(Prompt)
What you return should be the entries, unchanged, without their pictures.

Coordinate-based change listings
- - - -

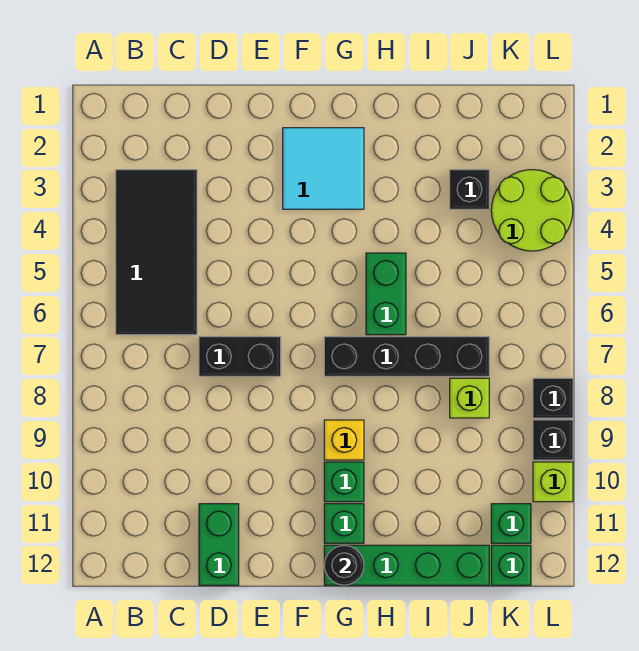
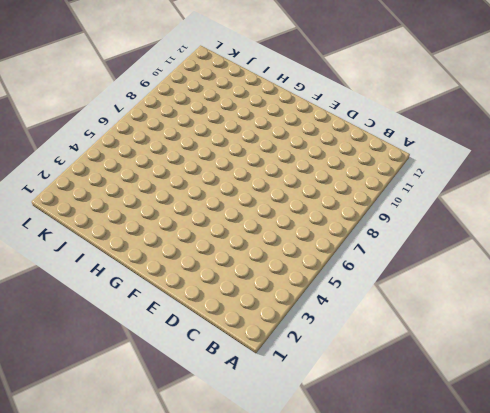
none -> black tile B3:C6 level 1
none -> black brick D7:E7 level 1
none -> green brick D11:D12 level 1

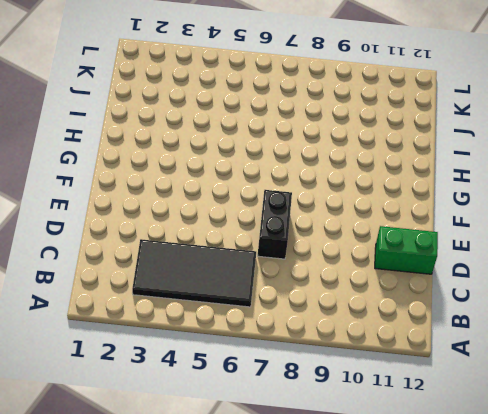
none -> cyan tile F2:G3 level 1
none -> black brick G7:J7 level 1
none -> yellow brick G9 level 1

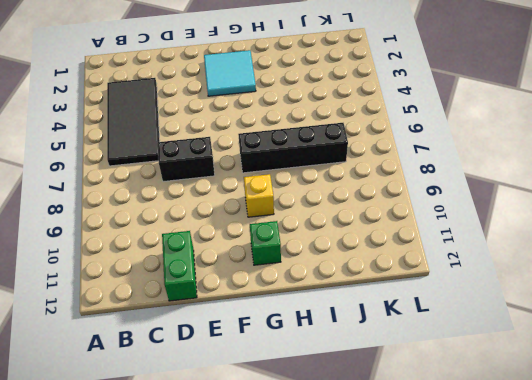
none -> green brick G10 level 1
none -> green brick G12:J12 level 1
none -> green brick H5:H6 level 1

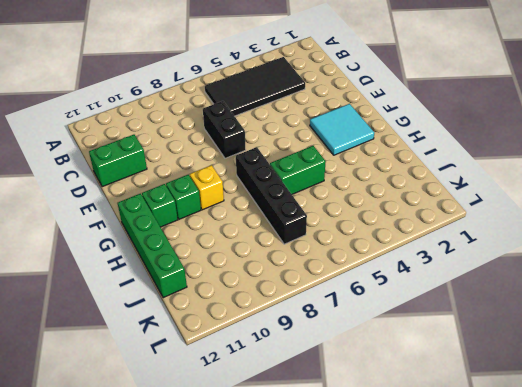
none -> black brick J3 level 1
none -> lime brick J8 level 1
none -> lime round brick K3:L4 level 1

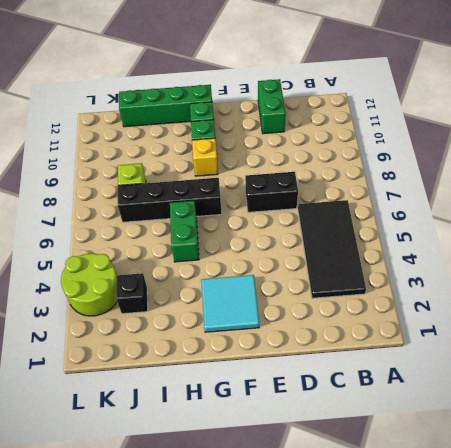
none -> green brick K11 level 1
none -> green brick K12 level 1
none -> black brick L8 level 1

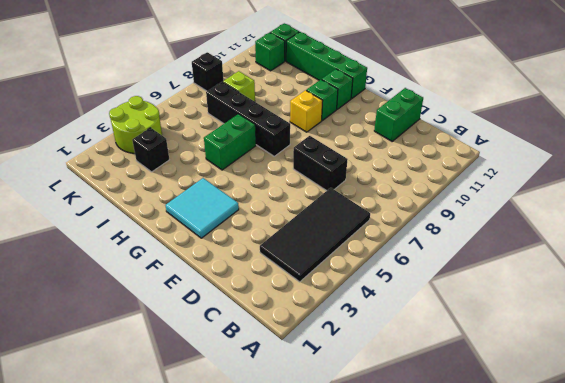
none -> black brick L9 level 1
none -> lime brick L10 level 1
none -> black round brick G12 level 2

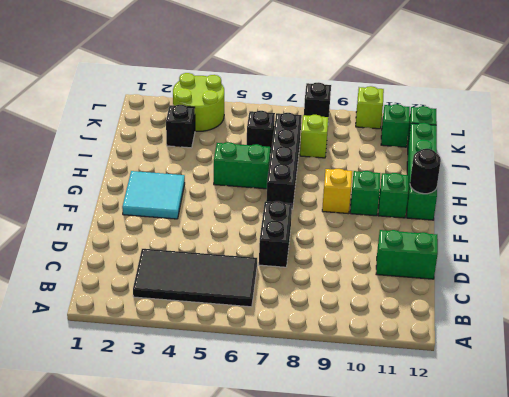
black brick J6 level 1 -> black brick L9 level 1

- - - -

(Expected output)
none -> black tile B3:C6 level 1
none -> black brick D7:E7 level 1
none -> green brick D11:D12 level 1

none -> cyan tile F2:G3 level 1
none -> black brick G7:J7 level 1
none -> yellow brick G9 level 1

none -> green brick G10 level 1
none -> green brick G12:J12 level 1
none -> green brick H5:H6 level 1

none -> black brick J3 level 1
none -> lime brick J8 level 1
none -> lime round brick K3:L4 level 1

none -> green brick K11 level 1
none -> green brick K12 level 1
none -> black brick L8 level 1

none -> black brick L9 level 1
none -> lime brick L10 level 1
none -> black round brick G12 level 2

black brick J6 level 1 -> black brick L9 level 1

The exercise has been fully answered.